▶ **Colored shape tracking data**:
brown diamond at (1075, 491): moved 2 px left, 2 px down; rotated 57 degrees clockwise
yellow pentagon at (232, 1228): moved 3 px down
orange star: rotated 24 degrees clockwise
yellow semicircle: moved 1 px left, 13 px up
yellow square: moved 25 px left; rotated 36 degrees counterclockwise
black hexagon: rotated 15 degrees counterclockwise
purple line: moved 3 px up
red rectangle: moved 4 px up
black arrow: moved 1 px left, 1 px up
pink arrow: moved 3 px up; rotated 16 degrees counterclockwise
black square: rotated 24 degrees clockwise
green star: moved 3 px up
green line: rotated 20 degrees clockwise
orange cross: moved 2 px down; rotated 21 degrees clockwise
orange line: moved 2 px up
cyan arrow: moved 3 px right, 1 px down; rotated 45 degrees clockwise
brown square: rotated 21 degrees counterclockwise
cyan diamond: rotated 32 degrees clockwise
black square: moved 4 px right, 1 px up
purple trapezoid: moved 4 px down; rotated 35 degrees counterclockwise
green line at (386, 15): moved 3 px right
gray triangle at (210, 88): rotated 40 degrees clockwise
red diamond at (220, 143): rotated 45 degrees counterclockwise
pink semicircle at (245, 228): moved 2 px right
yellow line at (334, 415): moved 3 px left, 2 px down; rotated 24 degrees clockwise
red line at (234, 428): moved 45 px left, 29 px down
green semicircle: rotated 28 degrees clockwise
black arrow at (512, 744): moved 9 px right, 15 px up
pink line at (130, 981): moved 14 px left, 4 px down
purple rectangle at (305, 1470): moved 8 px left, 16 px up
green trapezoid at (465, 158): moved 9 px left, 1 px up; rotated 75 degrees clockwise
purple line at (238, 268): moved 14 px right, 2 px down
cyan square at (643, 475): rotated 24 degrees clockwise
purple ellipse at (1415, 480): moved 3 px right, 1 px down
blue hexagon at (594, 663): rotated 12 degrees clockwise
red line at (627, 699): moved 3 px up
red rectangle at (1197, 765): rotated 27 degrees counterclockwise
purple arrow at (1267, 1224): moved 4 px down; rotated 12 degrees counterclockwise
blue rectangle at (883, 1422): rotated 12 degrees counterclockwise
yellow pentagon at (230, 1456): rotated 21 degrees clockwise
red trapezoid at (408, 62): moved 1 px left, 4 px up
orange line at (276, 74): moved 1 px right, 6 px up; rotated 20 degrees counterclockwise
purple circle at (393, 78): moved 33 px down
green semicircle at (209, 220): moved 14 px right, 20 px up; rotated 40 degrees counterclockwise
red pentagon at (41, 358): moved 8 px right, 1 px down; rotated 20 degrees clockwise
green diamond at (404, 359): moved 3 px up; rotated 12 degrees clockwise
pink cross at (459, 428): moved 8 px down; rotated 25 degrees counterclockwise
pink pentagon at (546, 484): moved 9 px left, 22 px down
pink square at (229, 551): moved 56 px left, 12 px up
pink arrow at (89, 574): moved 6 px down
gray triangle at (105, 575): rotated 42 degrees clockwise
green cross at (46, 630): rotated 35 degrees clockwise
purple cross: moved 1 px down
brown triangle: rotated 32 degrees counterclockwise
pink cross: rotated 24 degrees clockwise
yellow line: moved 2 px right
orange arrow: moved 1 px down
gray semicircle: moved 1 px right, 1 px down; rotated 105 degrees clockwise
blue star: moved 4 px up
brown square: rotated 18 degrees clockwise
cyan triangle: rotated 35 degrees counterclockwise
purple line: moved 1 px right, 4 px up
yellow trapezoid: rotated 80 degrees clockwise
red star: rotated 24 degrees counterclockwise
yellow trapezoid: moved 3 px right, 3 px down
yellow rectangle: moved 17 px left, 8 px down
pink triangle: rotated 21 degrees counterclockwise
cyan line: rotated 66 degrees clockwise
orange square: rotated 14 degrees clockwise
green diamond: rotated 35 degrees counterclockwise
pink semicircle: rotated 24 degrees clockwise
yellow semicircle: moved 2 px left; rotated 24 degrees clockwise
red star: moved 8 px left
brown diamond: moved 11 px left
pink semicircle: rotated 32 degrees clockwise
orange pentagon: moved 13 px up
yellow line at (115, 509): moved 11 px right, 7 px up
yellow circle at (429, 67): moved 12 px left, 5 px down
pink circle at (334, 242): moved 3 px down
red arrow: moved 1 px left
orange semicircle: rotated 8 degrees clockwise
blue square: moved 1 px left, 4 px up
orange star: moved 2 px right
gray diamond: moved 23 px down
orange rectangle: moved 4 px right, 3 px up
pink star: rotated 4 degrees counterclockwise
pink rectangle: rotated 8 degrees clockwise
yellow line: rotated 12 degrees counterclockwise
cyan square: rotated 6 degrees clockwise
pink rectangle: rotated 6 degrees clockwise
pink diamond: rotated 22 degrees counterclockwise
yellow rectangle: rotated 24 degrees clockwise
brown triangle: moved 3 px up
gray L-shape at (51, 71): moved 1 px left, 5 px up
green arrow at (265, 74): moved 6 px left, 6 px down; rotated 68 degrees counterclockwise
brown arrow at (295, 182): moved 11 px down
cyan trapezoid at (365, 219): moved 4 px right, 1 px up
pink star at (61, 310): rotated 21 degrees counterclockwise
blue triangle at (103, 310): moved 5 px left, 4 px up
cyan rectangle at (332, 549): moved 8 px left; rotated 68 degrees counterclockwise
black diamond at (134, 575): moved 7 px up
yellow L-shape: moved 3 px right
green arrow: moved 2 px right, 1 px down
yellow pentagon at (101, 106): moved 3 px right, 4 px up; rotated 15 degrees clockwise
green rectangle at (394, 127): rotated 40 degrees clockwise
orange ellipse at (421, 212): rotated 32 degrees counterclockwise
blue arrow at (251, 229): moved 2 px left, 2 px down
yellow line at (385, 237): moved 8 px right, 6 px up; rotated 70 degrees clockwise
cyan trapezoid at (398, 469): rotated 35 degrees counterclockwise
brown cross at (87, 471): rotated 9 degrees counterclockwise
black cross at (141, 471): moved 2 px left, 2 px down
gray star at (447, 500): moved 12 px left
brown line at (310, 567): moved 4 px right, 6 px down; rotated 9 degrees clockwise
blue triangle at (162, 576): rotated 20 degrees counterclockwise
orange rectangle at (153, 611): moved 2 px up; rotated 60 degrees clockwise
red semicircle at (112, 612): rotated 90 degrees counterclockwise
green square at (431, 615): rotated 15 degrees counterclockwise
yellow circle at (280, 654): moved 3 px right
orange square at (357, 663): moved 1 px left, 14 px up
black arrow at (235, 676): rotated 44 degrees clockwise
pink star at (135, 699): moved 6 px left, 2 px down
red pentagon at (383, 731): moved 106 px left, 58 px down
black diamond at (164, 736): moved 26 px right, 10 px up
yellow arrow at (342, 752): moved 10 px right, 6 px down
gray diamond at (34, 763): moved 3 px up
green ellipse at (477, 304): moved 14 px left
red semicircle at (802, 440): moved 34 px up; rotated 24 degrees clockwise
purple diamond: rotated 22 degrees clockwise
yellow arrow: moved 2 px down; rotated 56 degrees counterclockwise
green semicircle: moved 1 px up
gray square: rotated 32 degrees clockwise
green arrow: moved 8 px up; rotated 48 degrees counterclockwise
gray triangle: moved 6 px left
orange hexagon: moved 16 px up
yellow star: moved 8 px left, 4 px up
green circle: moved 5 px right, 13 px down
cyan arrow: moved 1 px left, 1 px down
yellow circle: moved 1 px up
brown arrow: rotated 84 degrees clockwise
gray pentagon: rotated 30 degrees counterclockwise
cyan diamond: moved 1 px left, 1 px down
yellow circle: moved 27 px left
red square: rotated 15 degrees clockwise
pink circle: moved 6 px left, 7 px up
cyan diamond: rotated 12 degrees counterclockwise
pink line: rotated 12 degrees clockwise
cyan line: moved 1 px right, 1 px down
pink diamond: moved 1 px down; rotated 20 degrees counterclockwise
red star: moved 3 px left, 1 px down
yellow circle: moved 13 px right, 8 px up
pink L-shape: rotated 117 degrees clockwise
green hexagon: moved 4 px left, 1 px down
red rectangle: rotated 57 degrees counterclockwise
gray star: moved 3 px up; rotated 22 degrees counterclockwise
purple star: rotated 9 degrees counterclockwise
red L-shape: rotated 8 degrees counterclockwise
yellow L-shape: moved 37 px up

▶ **What you should do**:
The line containing "gray star at (447, 500): moved 12 px left" opens the range, and the last line of the entries closes it; copy that range exactly.

▶ **Problem solution**:
gray star at (447, 500): moved 12 px left
brown line at (310, 567): moved 4 px right, 6 px down; rotated 9 degrees clockwise
blue triangle at (162, 576): rotated 20 degrees counterclockwise
orange rectangle at (153, 611): moved 2 px up; rotated 60 degrees clockwise
red semicircle at (112, 612): rotated 90 degrees counterclockwise
green square at (431, 615): rotated 15 degrees counterclockwise
yellow circle at (280, 654): moved 3 px right
orange square at (357, 663): moved 1 px left, 14 px up
black arrow at (235, 676): rotated 44 degrees clockwise
pink star at (135, 699): moved 6 px left, 2 px down
red pentagon at (383, 731): moved 106 px left, 58 px down
black diamond at (164, 736): moved 26 px right, 10 px up
yellow arrow at (342, 752): moved 10 px right, 6 px down
gray diamond at (34, 763): moved 3 px up
green ellipse at (477, 304): moved 14 px left
red semicircle at (802, 440): moved 34 px up; rotated 24 degrees clockwise
purple diamond: rotated 22 degrees clockwise
yellow arrow: moved 2 px down; rotated 56 degrees counterclockwise
green semicircle: moved 1 px up
gray square: rotated 32 degrees clockwise
green arrow: moved 8 px up; rotated 48 degrees counterclockwise
gray triangle: moved 6 px left
orange hexagon: moved 16 px up
yellow star: moved 8 px left, 4 px up
green circle: moved 5 px right, 13 px down
cyan arrow: moved 1 px left, 1 px down
yellow circle: moved 1 px up
brown arrow: rotated 84 degrees clockwise
gray pentagon: rotated 30 degrees counterclockwise
cyan diamond: moved 1 px left, 1 px down
yellow circle: moved 27 px left
red square: rotated 15 degrees clockwise
pink circle: moved 6 px left, 7 px up
cyan diamond: rotated 12 degrees counterclockwise
pink line: rotated 12 degrees clockwise
cyan line: moved 1 px right, 1 px down
pink diamond: moved 1 px down; rotated 20 degrees counterclockwise
red star: moved 3 px left, 1 px down
yellow circle: moved 13 px right, 8 px up
pink L-shape: rotated 117 degrees clockwise
green hexagon: moved 4 px left, 1 px down
red rectangle: rotated 57 degrees counterclockwise
gray star: moved 3 px up; rotated 22 degrees counterclockwise
purple star: rotated 9 degrees counterclockwise
red L-shape: rotated 8 degrees counterclockwise
yellow L-shape: moved 37 px up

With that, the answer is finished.